▶ **Data entries**
=== Section Start ===

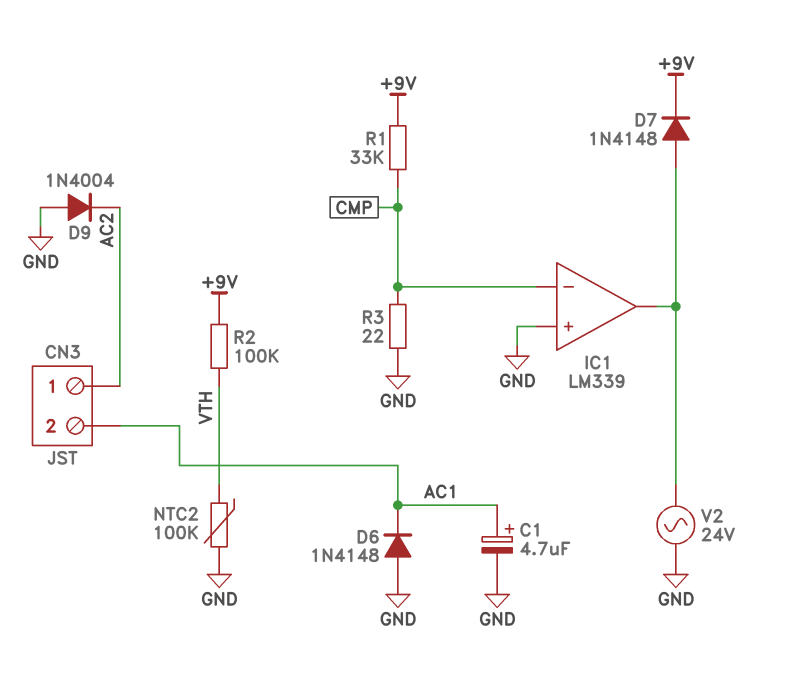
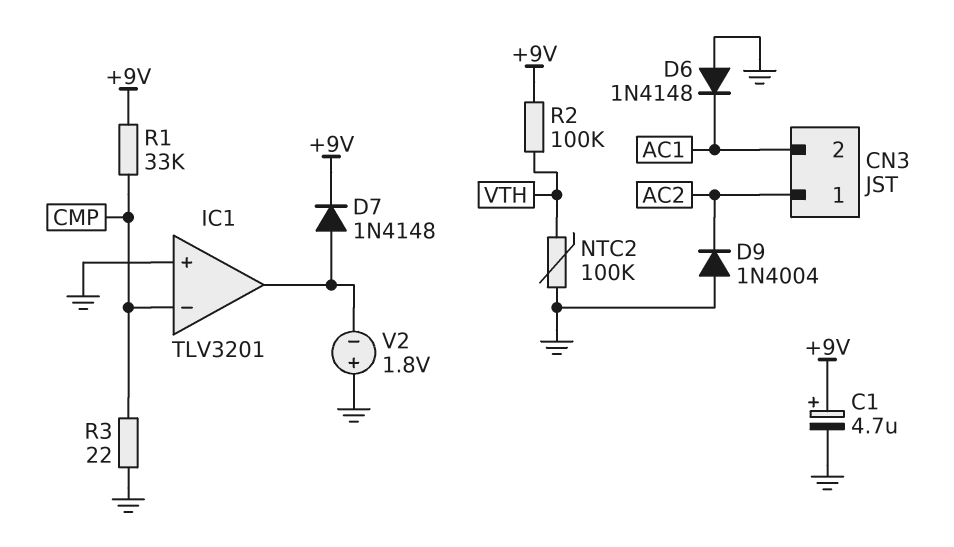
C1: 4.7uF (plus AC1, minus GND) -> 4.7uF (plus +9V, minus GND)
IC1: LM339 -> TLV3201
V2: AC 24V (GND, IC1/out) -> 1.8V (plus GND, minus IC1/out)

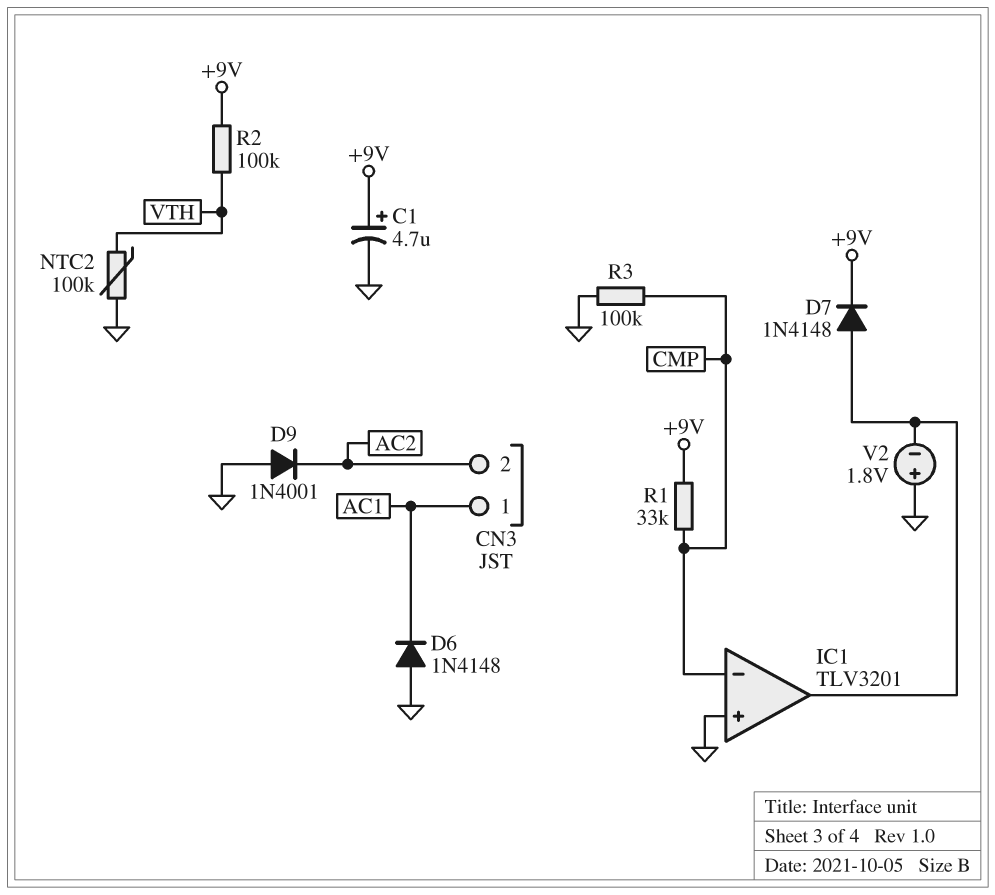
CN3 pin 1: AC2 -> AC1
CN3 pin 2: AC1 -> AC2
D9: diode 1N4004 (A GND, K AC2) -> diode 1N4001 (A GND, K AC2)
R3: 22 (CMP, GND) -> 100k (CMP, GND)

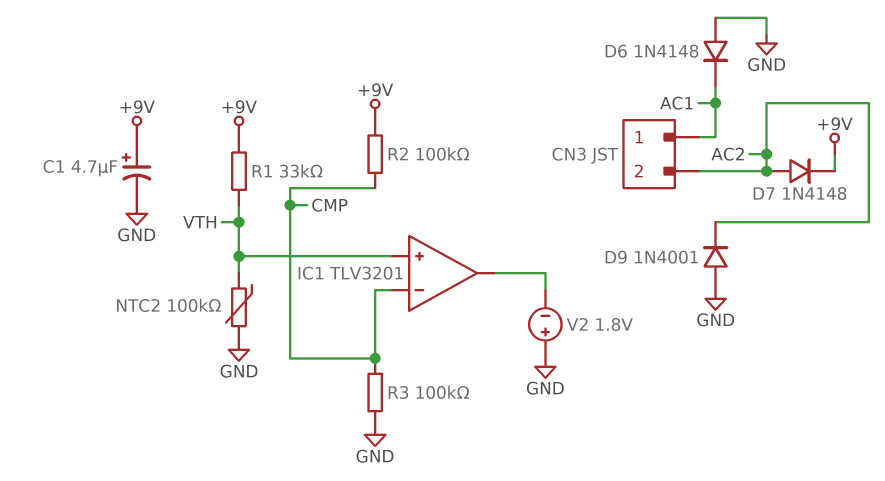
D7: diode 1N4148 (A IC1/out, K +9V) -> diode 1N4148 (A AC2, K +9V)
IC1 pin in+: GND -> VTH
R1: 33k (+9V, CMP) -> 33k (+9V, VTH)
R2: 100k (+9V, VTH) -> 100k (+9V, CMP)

=== Section End ===

▶ **PROBLEM**
Exactly as they stand, the entries must be written out again, pictures excluded.

▶ **TASK RESULT**
C1: 4.7uF (plus AC1, minus GND) -> 4.7uF (plus +9V, minus GND)
IC1: LM339 -> TLV3201
V2: AC 24V (GND, IC1/out) -> 1.8V (plus GND, minus IC1/out)

CN3 pin 1: AC2 -> AC1
CN3 pin 2: AC1 -> AC2
D9: diode 1N4004 (A GND, K AC2) -> diode 1N4001 (A GND, K AC2)
R3: 22 (CMP, GND) -> 100k (CMP, GND)

D7: diode 1N4148 (A IC1/out, K +9V) -> diode 1N4148 (A AC2, K +9V)
IC1 pin in+: GND -> VTH
R1: 33k (+9V, CMP) -> 33k (+9V, VTH)
R2: 100k (+9V, VTH) -> 100k (+9V, CMP)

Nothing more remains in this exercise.